◆ Task description ◆
Find the lines below that contain the string "eraser". Copy each one.

◆ Exercise data ◆

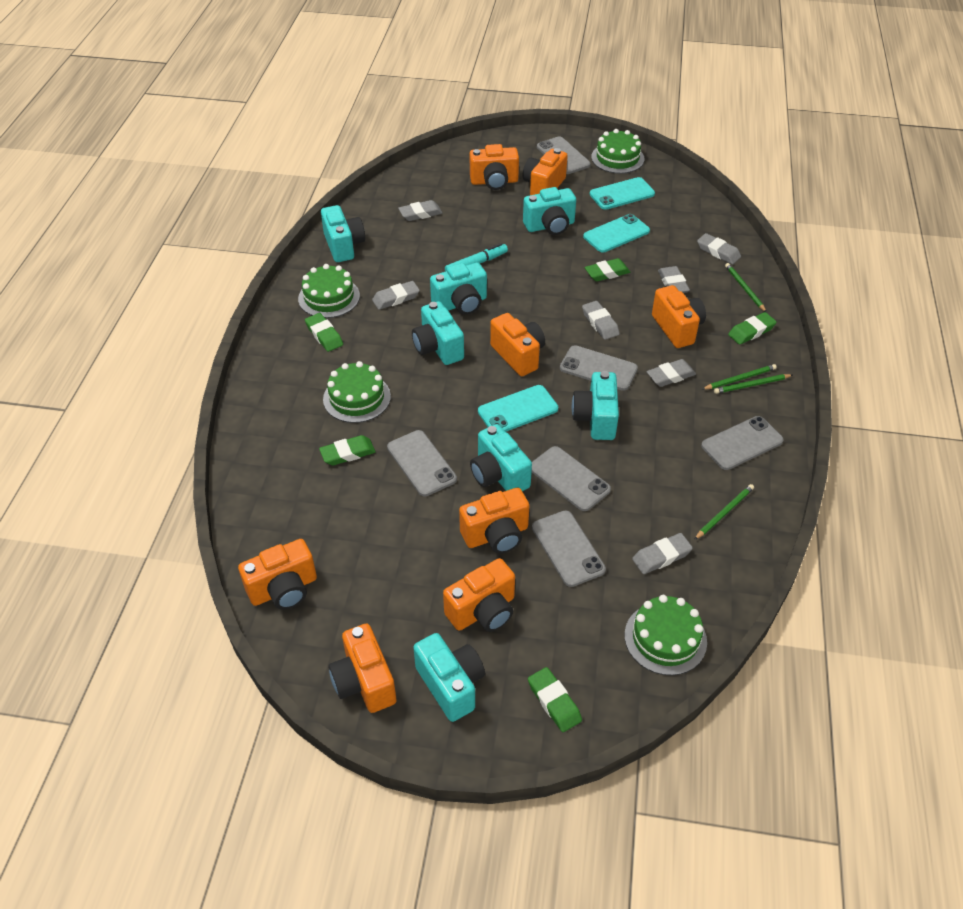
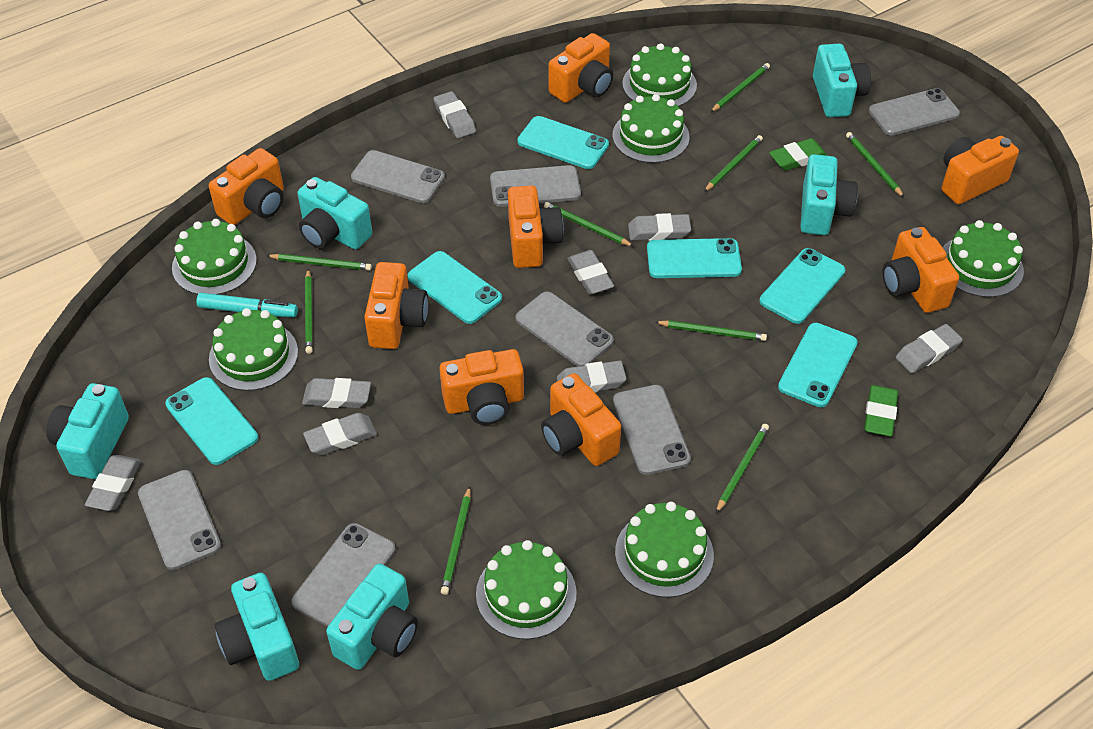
green cake: [298,264,360,318] [323,361,391,423] [591,129,645,174] [625,595,707,676] = 4 -> [172,219,257,295] [209,308,298,391] [476,540,577,639] [613,94,689,163] [615,502,714,598] [622,43,697,107] [942,220,1024,297] = 7
green eraser: [305,313,343,352] [319,435,376,465] [528,667,582,732] [585,258,630,281] [728,312,777,345] = 5 -> [769,138,828,171] [864,385,898,436] = 2
green pencil: [694,484,754,540] [702,364,777,390] [714,374,792,394] [725,263,767,313] = 4 -> [266,254,372,270] [305,269,313,354] [441,486,471,595] [544,202,633,246] [655,320,767,341] [704,135,763,192] [711,63,770,112] [716,424,769,513] [846,132,904,197] = 9
grey eraser: [372,281,420,310] [398,200,443,221] [582,301,620,340] [632,533,693,574] [646,359,696,387] [658,266,690,293] [697,233,741,264] = 7 -> [85,455,141,511] [302,378,371,408] [303,413,377,455] [434,91,476,138] [557,361,627,393] [567,250,614,295] [628,213,691,241] [896,324,963,373] = 8
grey phone: [387,430,457,496] [532,446,611,511] [532,510,606,587] [537,136,591,174] [560,345,638,391] [701,416,784,470] = 6 -> [138,470,221,570] [291,523,395,627] [351,150,445,203] [490,165,581,207] [515,291,614,366] [613,385,691,475] [869,88,960,136] = 7
turquoise camera: [321,205,365,262] [412,301,464,365] [413,633,485,722] [430,262,487,315] [470,424,532,491] [523,187,576,235] [572,371,619,440] = 7 -> [46,383,129,479] [215,573,299,681] [297,177,372,249] [326,563,418,670] [800,154,858,235] [813,44,871,117] = 6
turquoise phone: [478,385,558,432] [583,214,650,253] [590,177,655,210] = 3 -> [165,377,258,465] [408,251,502,324] [517,116,609,169] [647,238,742,278] [760,248,845,324] [778,323,858,407] = 6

◆ Output of the exercise ◆
green eraser: [305,313,343,352] [319,435,376,465] [528,667,582,732] [585,258,630,281] [728,312,777,345] = 5 -> [769,138,828,171] [864,385,898,436] = 2
grey eraser: [372,281,420,310] [398,200,443,221] [582,301,620,340] [632,533,693,574] [646,359,696,387] [658,266,690,293] [697,233,741,264] = 7 -> [85,455,141,511] [302,378,371,408] [303,413,377,455] [434,91,476,138] [557,361,627,393] [567,250,614,295] [628,213,691,241] [896,324,963,373] = 8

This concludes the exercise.